[Records drawn from a dataset]
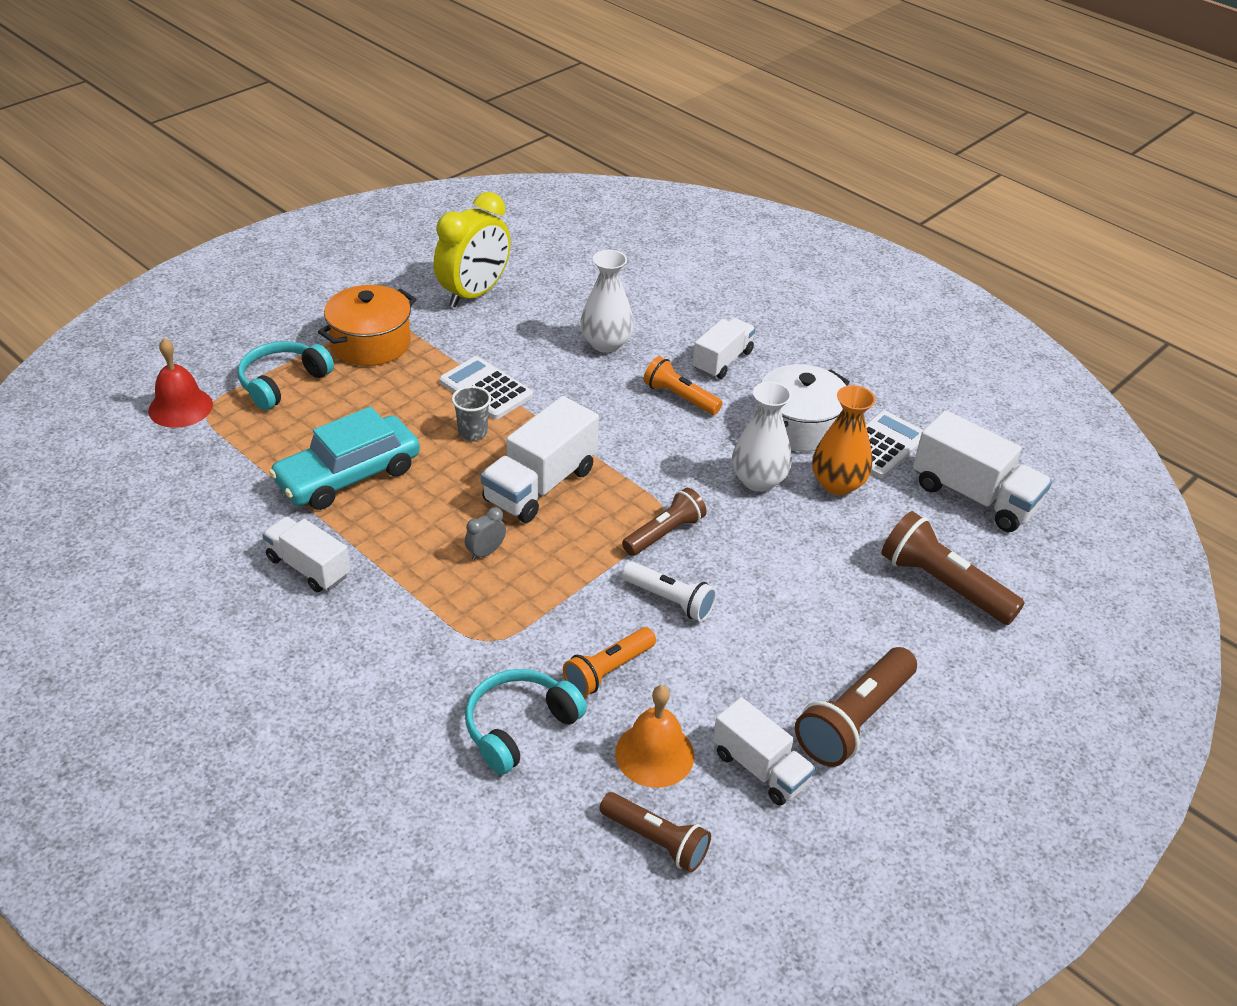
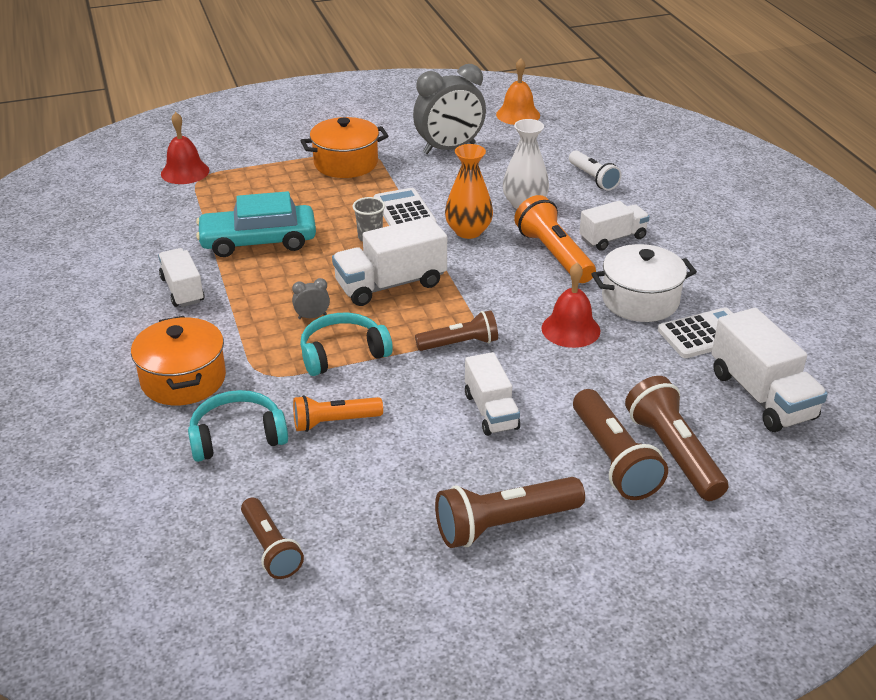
camera: 30 degrees right, 5 degrees down
(282, 382) = (264, 173): turquoise headphones -> turquoise headphones (342, 353)
(403, 680) = (183, 379): none -> orange pot
(474, 294) = (449, 149): yellow clock -> grey clock
(654, 754) = (321, 490): orange bell -> orange bell (518, 115)
(669, 600) = (424, 390): white flashlight -> white flashlight (593, 178)
(680, 397) = (554, 255): orange flashlight -> orange flashlight, size x1.51
(758, 480) = (570, 329): white vase -> red bell
(760, 768) = (395, 530): white truck -> white truck (491, 411)
(837, 484) = (639, 351): orange vase -> orange vase (468, 231)
(897, 611) = (613, 459): none -> brown flashlight

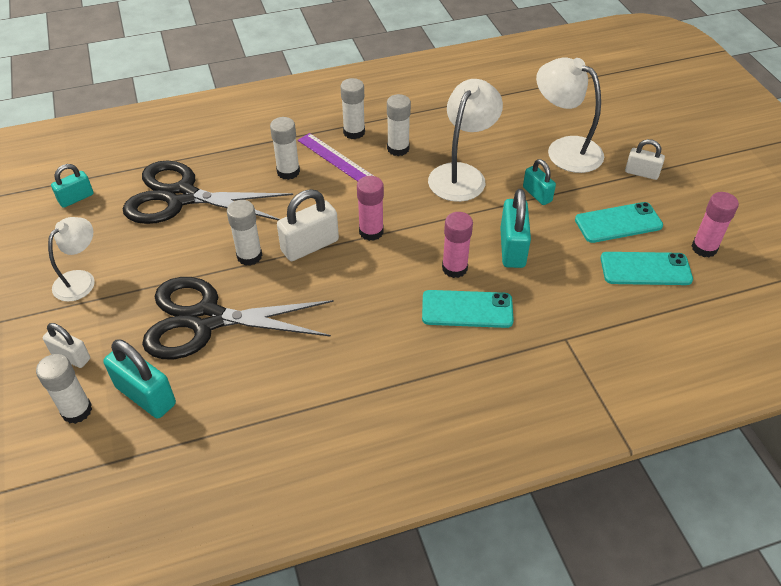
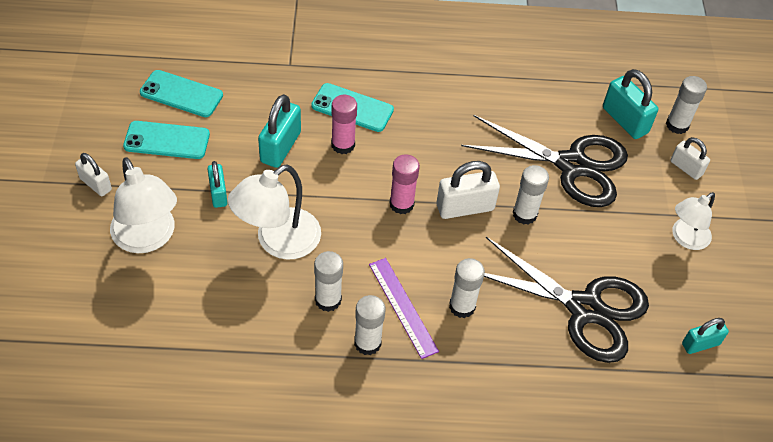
camera: 165 degrees left, 5 degrees up
(704, 248) = (115, 95): pink glue stick -> none

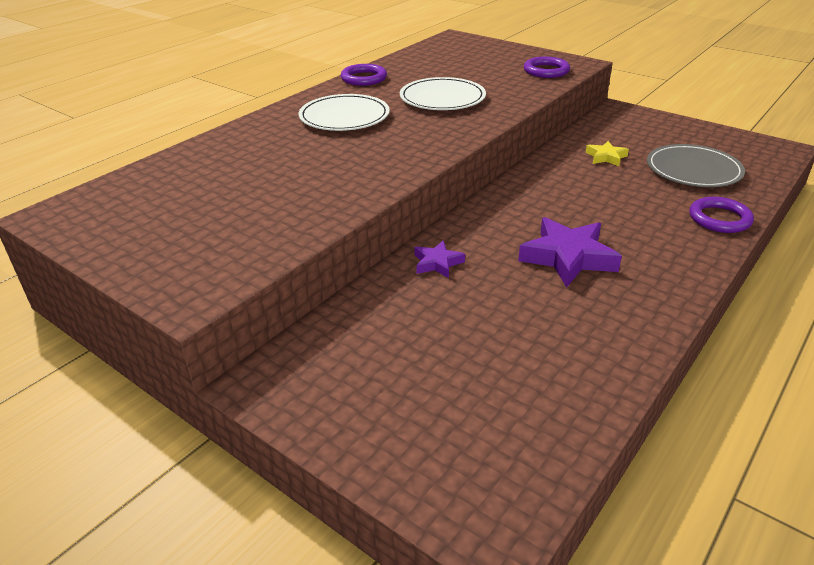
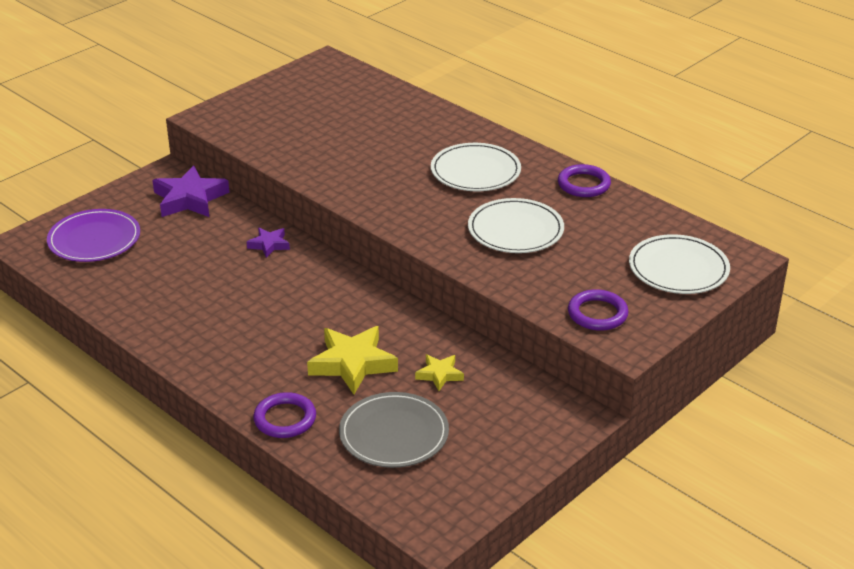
camera: 95 degrees right, 0 degrees up
(461, 429) = (94, 239): none -> purple plate
(475, 51) = (678, 268): none -> white plate
(568, 257) = (253, 311): purple star -> purple star (190, 199)
(618, 194) = (352, 364): none -> yellow star

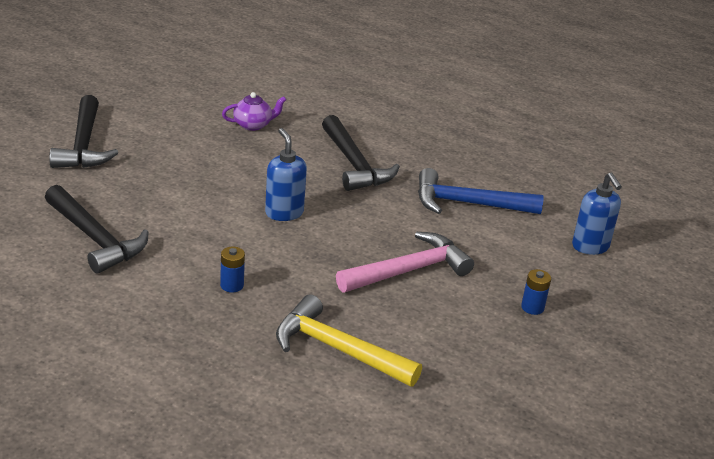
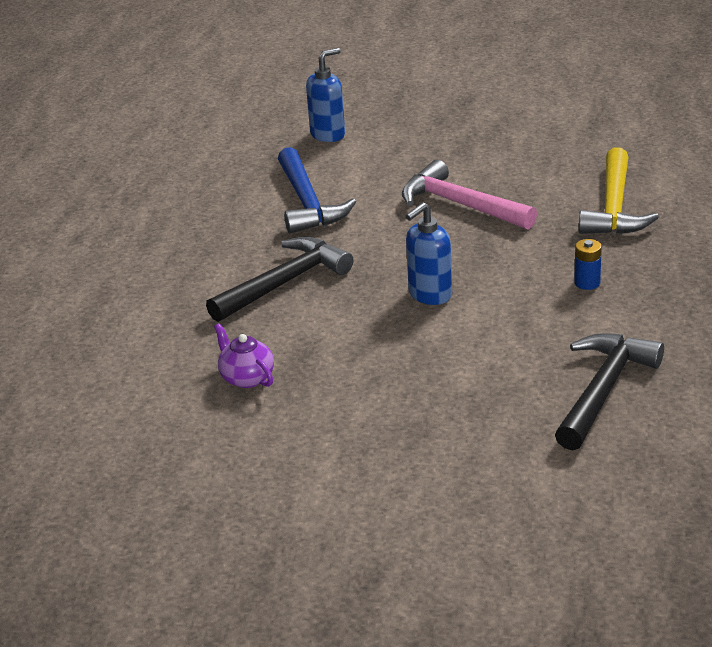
camera: 105 degrees left, 0 degrees up
(84, 145) = (418, 489): black hammer -> none
(532, 307) = (454, 142): blue battery -> none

- [Directions]:
What number of lines in the records hold the word "star"? Reply with that number alone.

- [Reply to the exercise]:
2